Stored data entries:
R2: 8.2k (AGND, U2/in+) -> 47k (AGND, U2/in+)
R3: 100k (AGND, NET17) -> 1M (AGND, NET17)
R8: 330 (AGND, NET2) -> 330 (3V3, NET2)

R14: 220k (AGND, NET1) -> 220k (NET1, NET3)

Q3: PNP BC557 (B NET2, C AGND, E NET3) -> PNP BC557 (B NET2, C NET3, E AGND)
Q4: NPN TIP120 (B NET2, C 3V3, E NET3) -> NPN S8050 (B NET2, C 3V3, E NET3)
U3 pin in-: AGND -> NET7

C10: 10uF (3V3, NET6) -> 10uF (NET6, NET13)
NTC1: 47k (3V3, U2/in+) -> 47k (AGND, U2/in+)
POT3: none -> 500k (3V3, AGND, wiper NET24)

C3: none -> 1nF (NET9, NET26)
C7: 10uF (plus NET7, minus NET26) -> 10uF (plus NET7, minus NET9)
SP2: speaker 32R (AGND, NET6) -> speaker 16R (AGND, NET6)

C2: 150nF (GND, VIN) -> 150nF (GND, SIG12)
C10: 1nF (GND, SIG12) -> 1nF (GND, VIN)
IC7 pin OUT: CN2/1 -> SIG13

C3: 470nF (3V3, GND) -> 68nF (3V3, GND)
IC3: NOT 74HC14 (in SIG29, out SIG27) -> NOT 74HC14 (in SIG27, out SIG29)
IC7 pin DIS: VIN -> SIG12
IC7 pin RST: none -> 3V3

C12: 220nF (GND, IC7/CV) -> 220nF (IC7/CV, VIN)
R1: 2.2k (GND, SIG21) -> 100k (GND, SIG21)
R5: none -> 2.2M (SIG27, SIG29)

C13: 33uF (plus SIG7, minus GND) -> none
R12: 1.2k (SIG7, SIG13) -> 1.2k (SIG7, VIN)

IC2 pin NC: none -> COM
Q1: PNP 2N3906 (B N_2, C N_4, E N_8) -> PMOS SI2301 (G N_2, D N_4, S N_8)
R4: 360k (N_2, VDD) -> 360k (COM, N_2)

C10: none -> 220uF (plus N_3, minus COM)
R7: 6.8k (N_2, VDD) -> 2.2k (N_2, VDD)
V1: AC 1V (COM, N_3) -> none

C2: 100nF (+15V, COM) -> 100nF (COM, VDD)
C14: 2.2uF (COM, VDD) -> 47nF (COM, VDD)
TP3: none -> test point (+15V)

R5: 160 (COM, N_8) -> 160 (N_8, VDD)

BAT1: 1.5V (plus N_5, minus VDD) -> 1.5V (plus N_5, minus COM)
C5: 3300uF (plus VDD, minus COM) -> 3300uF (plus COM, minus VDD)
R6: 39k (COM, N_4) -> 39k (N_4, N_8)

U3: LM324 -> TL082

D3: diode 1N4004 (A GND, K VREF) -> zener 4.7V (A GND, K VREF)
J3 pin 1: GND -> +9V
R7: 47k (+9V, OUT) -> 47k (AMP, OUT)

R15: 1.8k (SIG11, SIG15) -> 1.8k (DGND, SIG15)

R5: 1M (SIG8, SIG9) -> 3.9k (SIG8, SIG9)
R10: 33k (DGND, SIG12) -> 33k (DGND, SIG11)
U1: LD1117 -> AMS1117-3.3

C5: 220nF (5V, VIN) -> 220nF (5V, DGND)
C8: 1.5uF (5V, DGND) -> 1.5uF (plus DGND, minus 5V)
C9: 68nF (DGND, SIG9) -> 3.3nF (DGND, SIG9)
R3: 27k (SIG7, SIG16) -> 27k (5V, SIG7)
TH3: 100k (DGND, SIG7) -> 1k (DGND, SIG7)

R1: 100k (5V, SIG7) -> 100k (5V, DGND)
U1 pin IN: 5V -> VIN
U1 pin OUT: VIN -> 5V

■ Problem to work on
Scan the data for lines containing "none" and copy all of them.

■ Result of this exercise
POT3: none -> 500k (3V3, AGND, wiper NET24)
C3: none -> 1nF (NET9, NET26)
IC7 pin RST: none -> 3V3
R5: none -> 2.2M (SIG27, SIG29)
C13: 33uF (plus SIG7, minus GND) -> none
IC2 pin NC: none -> COM
C10: none -> 220uF (plus N_3, minus COM)
V1: AC 1V (COM, N_3) -> none
TP3: none -> test point (+15V)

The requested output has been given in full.